# Exercise aim:
I need the records below restated word for word, without their pictures.

====================

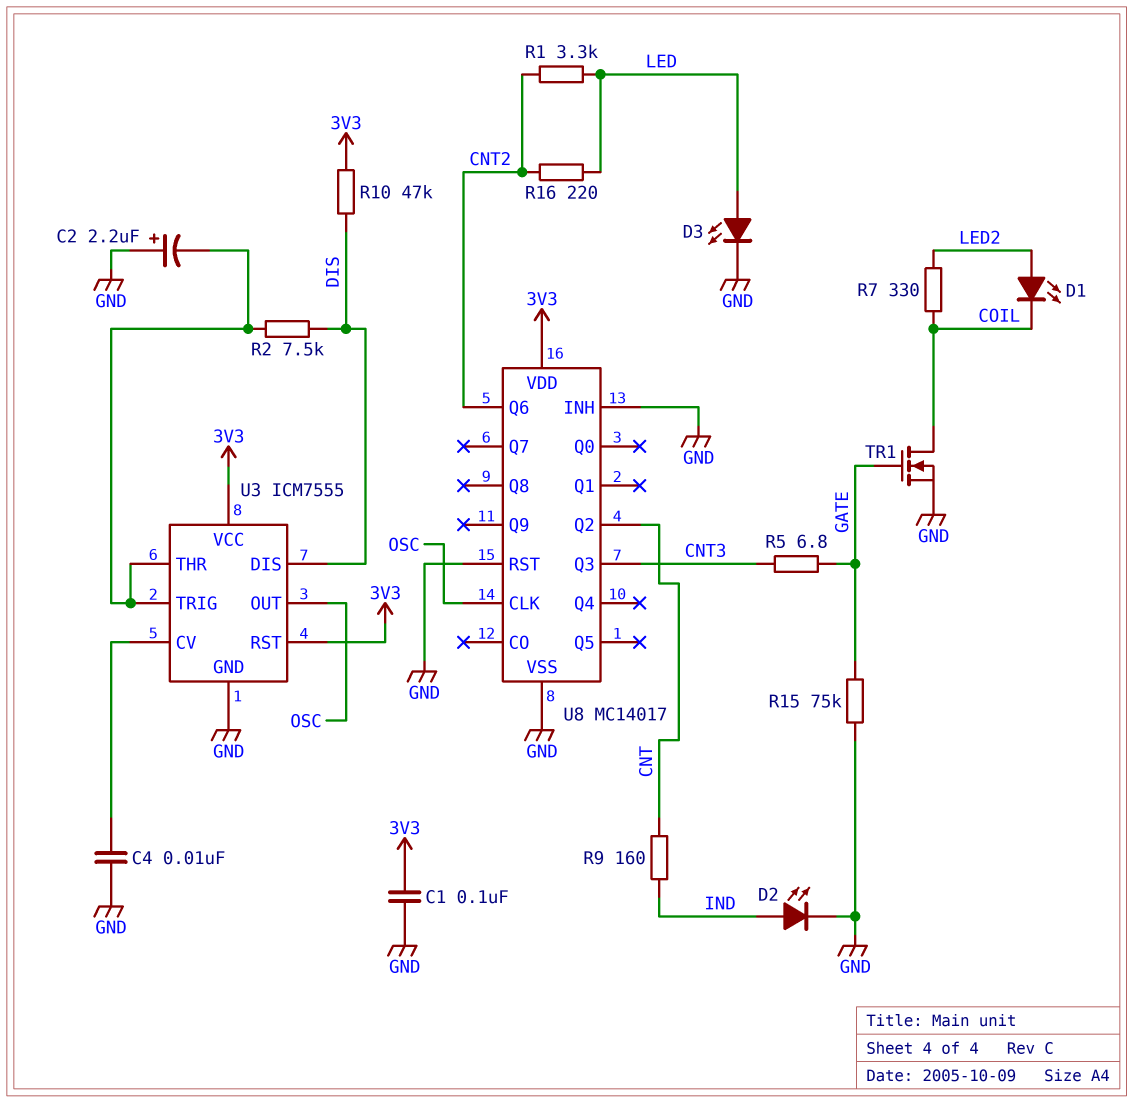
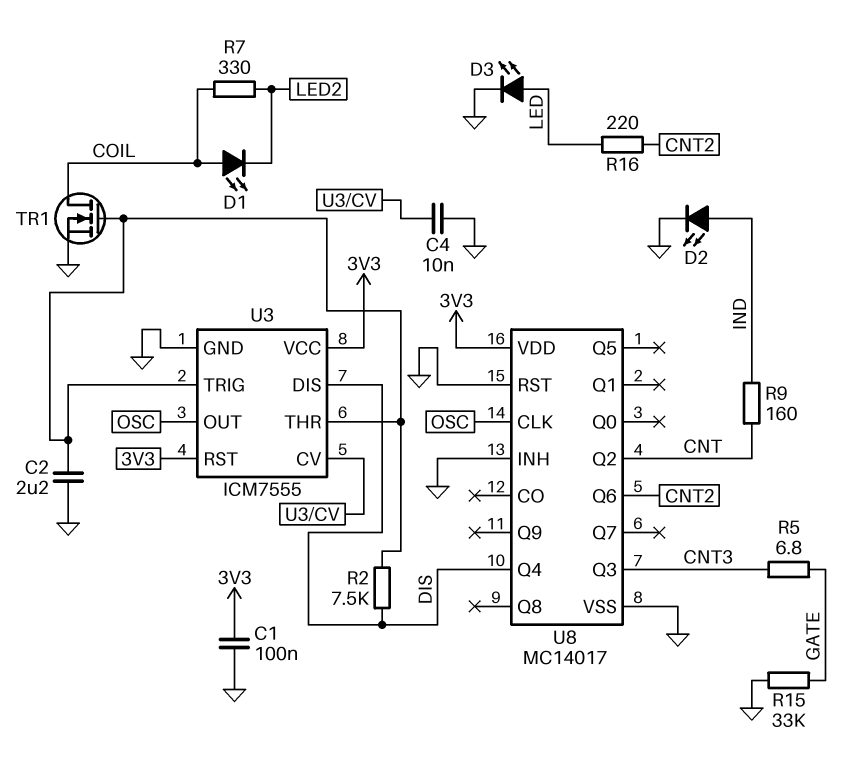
C2: 2.2uF (plus GND, minus U3/THR) -> 2.2uF (GND, U3/THR)
D1: LED (A LED2, K COIL) -> LED (A COIL, K LED2)
R1: 3.3k (CNT2, LED) -> none
R10: 47k (3V3, DIS) -> none
R15: 75k (GATE, GND) -> 33k (GATE, GND)
TR1: NMOS (G GATE, D COIL, S GND) -> NMOS (G U3/THR, D COIL, S GND)
U8 pin Q4: none -> DIS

====================

# The answer:
C2: 2.2uF (plus GND, minus U3/THR) -> 2.2uF (GND, U3/THR)
D1: LED (A LED2, K COIL) -> LED (A COIL, K LED2)
R1: 3.3k (CNT2, LED) -> none
R10: 47k (3V3, DIS) -> none
R15: 75k (GATE, GND) -> 33k (GATE, GND)
TR1: NMOS (G GATE, D COIL, S GND) -> NMOS (G U3/THR, D COIL, S GND)
U8 pin Q4: none -> DIS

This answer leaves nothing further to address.